Activity: Every entry should be repeated exactly as written.

Dataset records

● ● ● ● ● ● ●

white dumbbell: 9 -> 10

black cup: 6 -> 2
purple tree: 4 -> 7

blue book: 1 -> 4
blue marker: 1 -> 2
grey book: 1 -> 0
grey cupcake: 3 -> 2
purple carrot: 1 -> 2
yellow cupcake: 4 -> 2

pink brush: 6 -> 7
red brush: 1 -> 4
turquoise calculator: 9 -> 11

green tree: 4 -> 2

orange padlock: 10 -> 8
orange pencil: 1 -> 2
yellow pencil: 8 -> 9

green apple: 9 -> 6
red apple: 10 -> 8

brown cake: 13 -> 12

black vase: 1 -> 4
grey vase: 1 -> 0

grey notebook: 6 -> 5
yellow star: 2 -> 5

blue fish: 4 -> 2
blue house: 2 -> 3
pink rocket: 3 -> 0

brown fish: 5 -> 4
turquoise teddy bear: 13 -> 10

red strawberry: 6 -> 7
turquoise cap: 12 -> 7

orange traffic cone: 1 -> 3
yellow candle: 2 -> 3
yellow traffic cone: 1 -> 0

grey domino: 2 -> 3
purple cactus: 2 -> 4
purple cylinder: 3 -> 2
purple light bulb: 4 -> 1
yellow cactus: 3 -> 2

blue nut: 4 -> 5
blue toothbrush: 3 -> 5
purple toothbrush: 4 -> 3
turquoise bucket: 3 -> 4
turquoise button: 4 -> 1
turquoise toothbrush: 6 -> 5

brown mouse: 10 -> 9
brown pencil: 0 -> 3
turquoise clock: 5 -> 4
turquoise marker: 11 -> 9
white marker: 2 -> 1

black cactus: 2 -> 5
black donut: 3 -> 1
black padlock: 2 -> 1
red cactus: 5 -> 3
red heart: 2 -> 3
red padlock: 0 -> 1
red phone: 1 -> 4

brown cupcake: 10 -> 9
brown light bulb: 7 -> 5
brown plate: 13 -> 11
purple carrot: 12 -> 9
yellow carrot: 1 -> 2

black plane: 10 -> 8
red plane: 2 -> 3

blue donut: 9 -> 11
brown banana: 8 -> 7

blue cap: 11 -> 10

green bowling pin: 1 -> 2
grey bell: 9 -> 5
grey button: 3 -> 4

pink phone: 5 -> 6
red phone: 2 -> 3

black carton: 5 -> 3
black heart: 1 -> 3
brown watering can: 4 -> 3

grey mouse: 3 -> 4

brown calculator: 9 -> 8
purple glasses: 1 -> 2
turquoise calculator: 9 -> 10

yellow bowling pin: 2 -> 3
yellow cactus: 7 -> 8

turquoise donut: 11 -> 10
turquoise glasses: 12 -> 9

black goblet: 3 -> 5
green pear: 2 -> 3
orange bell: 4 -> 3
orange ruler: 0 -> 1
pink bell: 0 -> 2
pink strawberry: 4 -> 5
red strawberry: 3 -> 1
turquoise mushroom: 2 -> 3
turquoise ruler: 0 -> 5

● ● ● ● ● ● ●

Answer section:
white dumbbell: 9 -> 10

black cup: 6 -> 2
purple tree: 4 -> 7

blue book: 1 -> 4
blue marker: 1 -> 2
grey book: 1 -> 0
grey cupcake: 3 -> 2
purple carrot: 1 -> 2
yellow cupcake: 4 -> 2

pink brush: 6 -> 7
red brush: 1 -> 4
turquoise calculator: 9 -> 11

green tree: 4 -> 2

orange padlock: 10 -> 8
orange pencil: 1 -> 2
yellow pencil: 8 -> 9

green apple: 9 -> 6
red apple: 10 -> 8

brown cake: 13 -> 12

black vase: 1 -> 4
grey vase: 1 -> 0

grey notebook: 6 -> 5
yellow star: 2 -> 5

blue fish: 4 -> 2
blue house: 2 -> 3
pink rocket: 3 -> 0

brown fish: 5 -> 4
turquoise teddy bear: 13 -> 10

red strawberry: 6 -> 7
turquoise cap: 12 -> 7

orange traffic cone: 1 -> 3
yellow candle: 2 -> 3
yellow traffic cone: 1 -> 0

grey domino: 2 -> 3
purple cactus: 2 -> 4
purple cylinder: 3 -> 2
purple light bulb: 4 -> 1
yellow cactus: 3 -> 2

blue nut: 4 -> 5
blue toothbrush: 3 -> 5
purple toothbrush: 4 -> 3
turquoise bucket: 3 -> 4
turquoise button: 4 -> 1
turquoise toothbrush: 6 -> 5

brown mouse: 10 -> 9
brown pencil: 0 -> 3
turquoise clock: 5 -> 4
turquoise marker: 11 -> 9
white marker: 2 -> 1

black cactus: 2 -> 5
black donut: 3 -> 1
black padlock: 2 -> 1
red cactus: 5 -> 3
red heart: 2 -> 3
red padlock: 0 -> 1
red phone: 1 -> 4

brown cupcake: 10 -> 9
brown light bulb: 7 -> 5
brown plate: 13 -> 11
purple carrot: 12 -> 9
yellow carrot: 1 -> 2

black plane: 10 -> 8
red plane: 2 -> 3

blue donut: 9 -> 11
brown banana: 8 -> 7

blue cap: 11 -> 10

green bowling pin: 1 -> 2
grey bell: 9 -> 5
grey button: 3 -> 4

pink phone: 5 -> 6
red phone: 2 -> 3

black carton: 5 -> 3
black heart: 1 -> 3
brown watering can: 4 -> 3

grey mouse: 3 -> 4

brown calculator: 9 -> 8
purple glasses: 1 -> 2
turquoise calculator: 9 -> 10

yellow bowling pin: 2 -> 3
yellow cactus: 7 -> 8

turquoise donut: 11 -> 10
turquoise glasses: 12 -> 9

black goblet: 3 -> 5
green pear: 2 -> 3
orange bell: 4 -> 3
orange ruler: 0 -> 1
pink bell: 0 -> 2
pink strawberry: 4 -> 5
red strawberry: 3 -> 1
turquoise mushroom: 2 -> 3
turquoise ruler: 0 -> 5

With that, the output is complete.